RECORDS SUPPLIED:
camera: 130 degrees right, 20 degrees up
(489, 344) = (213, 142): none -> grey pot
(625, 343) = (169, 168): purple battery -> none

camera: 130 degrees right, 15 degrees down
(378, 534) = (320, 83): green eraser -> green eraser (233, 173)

--

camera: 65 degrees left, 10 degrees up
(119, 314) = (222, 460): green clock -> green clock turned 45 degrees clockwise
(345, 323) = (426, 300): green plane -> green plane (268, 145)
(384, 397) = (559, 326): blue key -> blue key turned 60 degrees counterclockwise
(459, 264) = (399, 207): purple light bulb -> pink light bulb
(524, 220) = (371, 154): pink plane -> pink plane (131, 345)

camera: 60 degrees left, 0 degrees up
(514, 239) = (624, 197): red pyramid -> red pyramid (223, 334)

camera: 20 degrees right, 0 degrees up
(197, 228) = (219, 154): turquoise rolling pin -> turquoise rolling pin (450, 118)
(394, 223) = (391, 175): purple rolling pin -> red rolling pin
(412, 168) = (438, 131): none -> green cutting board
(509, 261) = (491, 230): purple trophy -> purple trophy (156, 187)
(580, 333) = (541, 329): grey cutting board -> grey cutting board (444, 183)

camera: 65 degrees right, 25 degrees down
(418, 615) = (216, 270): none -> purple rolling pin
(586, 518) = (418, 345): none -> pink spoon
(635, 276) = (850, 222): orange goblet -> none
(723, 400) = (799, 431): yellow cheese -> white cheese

EXERCISE DETAILS: Return all lines from the material that contain "camera".

ANSWER FOR THE TASK:
camera: 130 degrees right, 20 degrees up
camera: 130 degrees right, 15 degrees down
camera: 65 degrees left, 10 degrees up
camera: 60 degrees left, 0 degrees up
camera: 20 degrees right, 0 degrees up
camera: 65 degrees right, 25 degrees down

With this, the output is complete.